• **Information given**
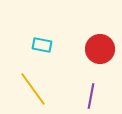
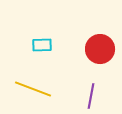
cyan rectangle: rotated 12 degrees counterclockwise
yellow line: rotated 33 degrees counterclockwise
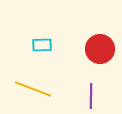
purple line: rotated 10 degrees counterclockwise
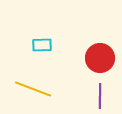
red circle: moved 9 px down
purple line: moved 9 px right
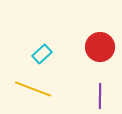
cyan rectangle: moved 9 px down; rotated 42 degrees counterclockwise
red circle: moved 11 px up
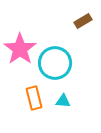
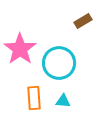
cyan circle: moved 4 px right
orange rectangle: rotated 10 degrees clockwise
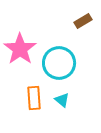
cyan triangle: moved 1 px left, 1 px up; rotated 35 degrees clockwise
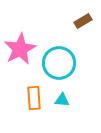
pink star: rotated 8 degrees clockwise
cyan triangle: rotated 35 degrees counterclockwise
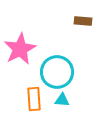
brown rectangle: rotated 36 degrees clockwise
cyan circle: moved 2 px left, 9 px down
orange rectangle: moved 1 px down
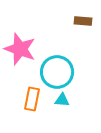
pink star: rotated 24 degrees counterclockwise
orange rectangle: moved 2 px left; rotated 15 degrees clockwise
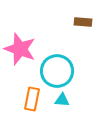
brown rectangle: moved 1 px down
cyan circle: moved 1 px up
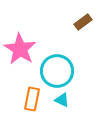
brown rectangle: rotated 42 degrees counterclockwise
pink star: rotated 12 degrees clockwise
cyan triangle: rotated 21 degrees clockwise
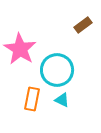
brown rectangle: moved 3 px down
cyan circle: moved 1 px up
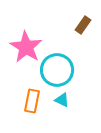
brown rectangle: rotated 18 degrees counterclockwise
pink star: moved 6 px right, 2 px up
orange rectangle: moved 2 px down
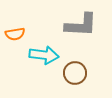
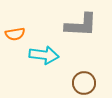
brown circle: moved 9 px right, 10 px down
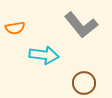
gray L-shape: rotated 48 degrees clockwise
orange semicircle: moved 6 px up
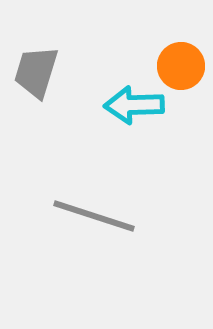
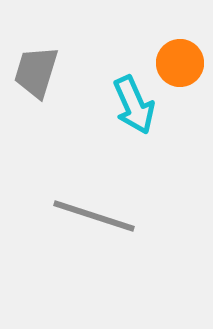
orange circle: moved 1 px left, 3 px up
cyan arrow: rotated 112 degrees counterclockwise
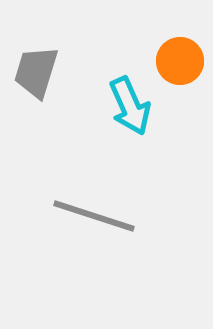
orange circle: moved 2 px up
cyan arrow: moved 4 px left, 1 px down
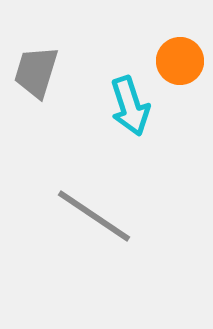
cyan arrow: rotated 6 degrees clockwise
gray line: rotated 16 degrees clockwise
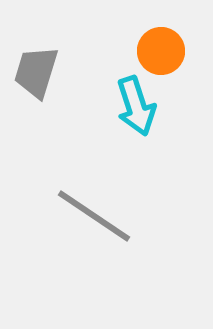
orange circle: moved 19 px left, 10 px up
cyan arrow: moved 6 px right
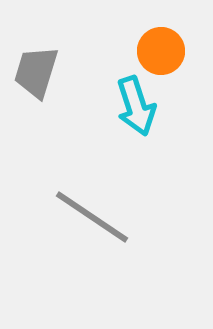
gray line: moved 2 px left, 1 px down
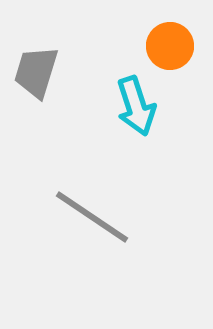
orange circle: moved 9 px right, 5 px up
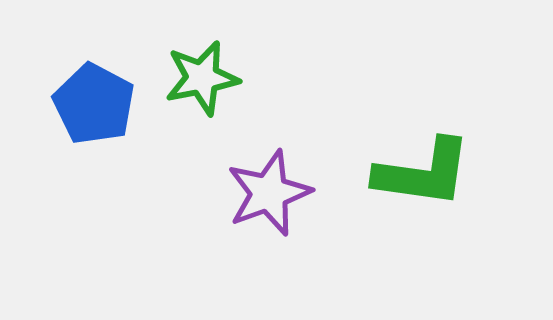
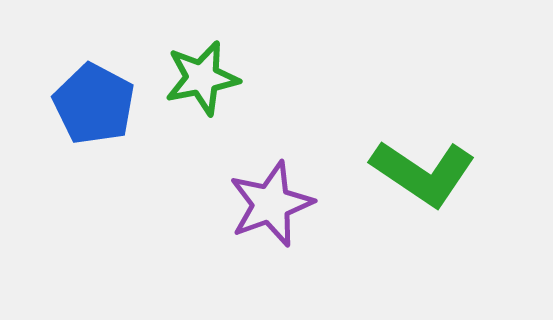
green L-shape: rotated 26 degrees clockwise
purple star: moved 2 px right, 11 px down
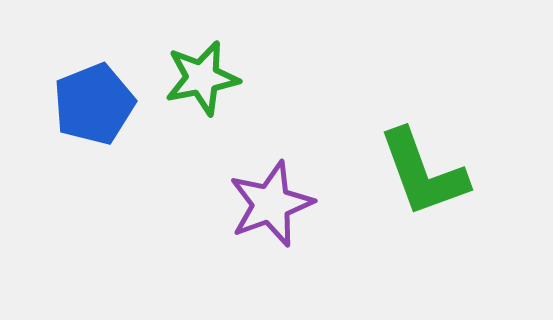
blue pentagon: rotated 22 degrees clockwise
green L-shape: rotated 36 degrees clockwise
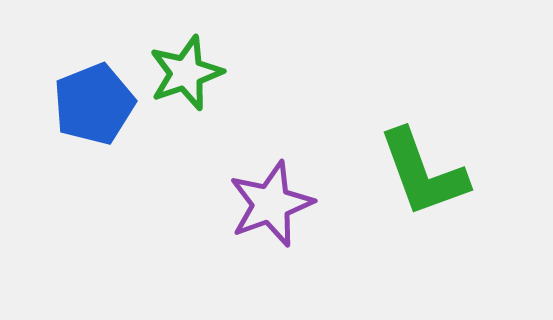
green star: moved 16 px left, 5 px up; rotated 8 degrees counterclockwise
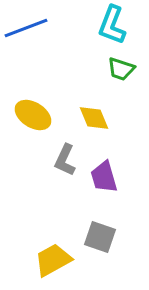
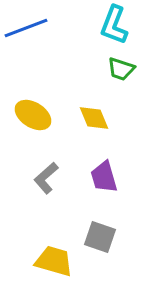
cyan L-shape: moved 2 px right
gray L-shape: moved 19 px left, 18 px down; rotated 24 degrees clockwise
yellow trapezoid: moved 1 px right, 1 px down; rotated 45 degrees clockwise
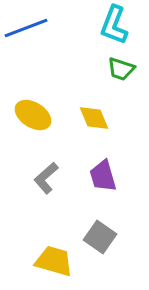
purple trapezoid: moved 1 px left, 1 px up
gray square: rotated 16 degrees clockwise
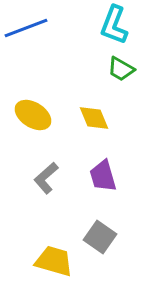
green trapezoid: rotated 12 degrees clockwise
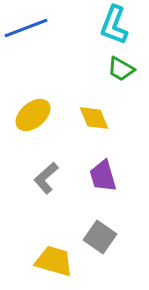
yellow ellipse: rotated 72 degrees counterclockwise
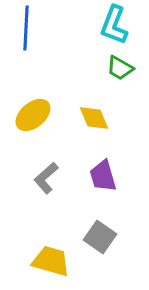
blue line: rotated 66 degrees counterclockwise
green trapezoid: moved 1 px left, 1 px up
yellow trapezoid: moved 3 px left
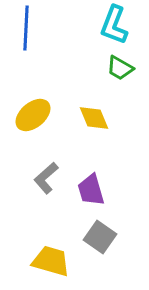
purple trapezoid: moved 12 px left, 14 px down
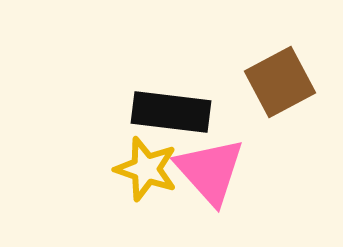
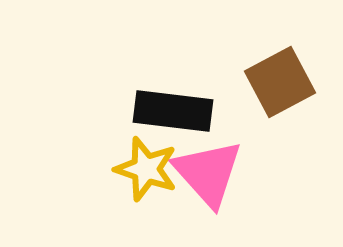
black rectangle: moved 2 px right, 1 px up
pink triangle: moved 2 px left, 2 px down
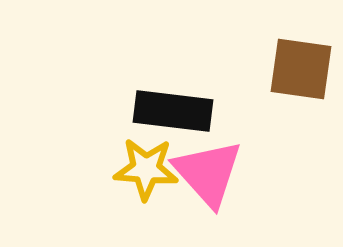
brown square: moved 21 px right, 13 px up; rotated 36 degrees clockwise
yellow star: rotated 14 degrees counterclockwise
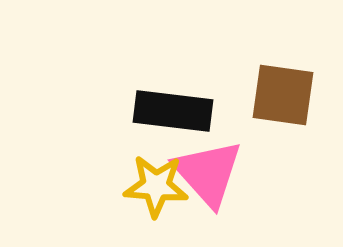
brown square: moved 18 px left, 26 px down
yellow star: moved 10 px right, 17 px down
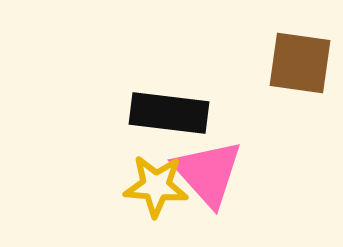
brown square: moved 17 px right, 32 px up
black rectangle: moved 4 px left, 2 px down
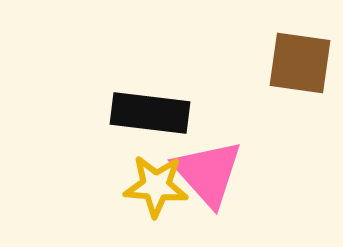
black rectangle: moved 19 px left
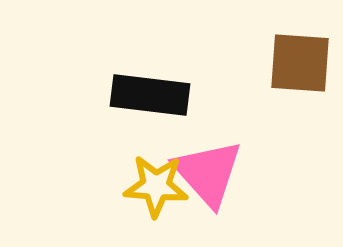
brown square: rotated 4 degrees counterclockwise
black rectangle: moved 18 px up
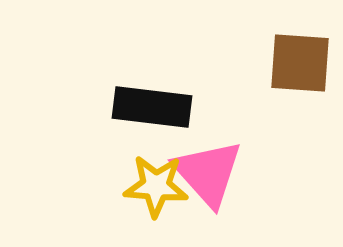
black rectangle: moved 2 px right, 12 px down
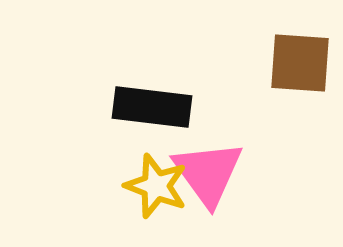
pink triangle: rotated 6 degrees clockwise
yellow star: rotated 16 degrees clockwise
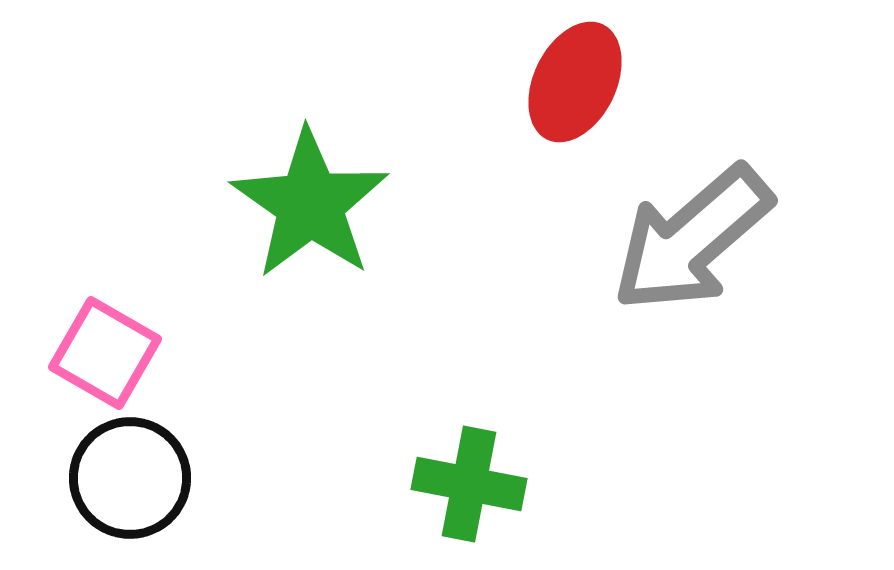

• **Given problem**
Retype everything in the records from the line containing "orange circle: moved 2 px up" down to the line containing "yellow star: moved 10 px right, 17 px down", both included, without changing a character. Leave the pictures out of your answer.

• **Reply to the exercise**
orange circle: moved 2 px up
cyan arrow: moved 4 px left, 1 px down
cyan arrow: rotated 6 degrees clockwise
gray line: rotated 16 degrees clockwise
orange circle: moved 19 px left, 10 px up
cyan arrow: moved 6 px right
gray line: moved 2 px left, 1 px down
orange circle: moved 9 px right, 5 px up
green L-shape: rotated 26 degrees clockwise
purple star: moved 2 px right, 11 px down
blue pentagon: rotated 22 degrees clockwise
green L-shape: rotated 36 degrees clockwise
green star: moved 16 px left, 5 px up; rotated 8 degrees counterclockwise
cyan L-shape: moved 2 px right
gray L-shape: moved 19 px left, 18 px down; rotated 24 degrees clockwise
yellow trapezoid: moved 1 px right, 1 px down; rotated 45 degrees clockwise
purple trapezoid: moved 1 px left, 1 px up
gray square: rotated 16 degrees clockwise
green trapezoid: rotated 12 degrees clockwise
yellow ellipse: rotated 72 degrees counterclockwise
blue line: rotated 66 degrees counterclockwise
green trapezoid: moved 1 px left, 1 px up
yellow trapezoid: moved 3 px left
purple trapezoid: moved 12 px left, 14 px down
black rectangle: moved 2 px right, 1 px up
pink triangle: moved 2 px left, 2 px down
brown square: moved 21 px right, 13 px up; rotated 36 degrees clockwise
yellow star: rotated 14 degrees counterclockwise
brown square: moved 18 px left, 26 px down
yellow star: moved 10 px right, 17 px down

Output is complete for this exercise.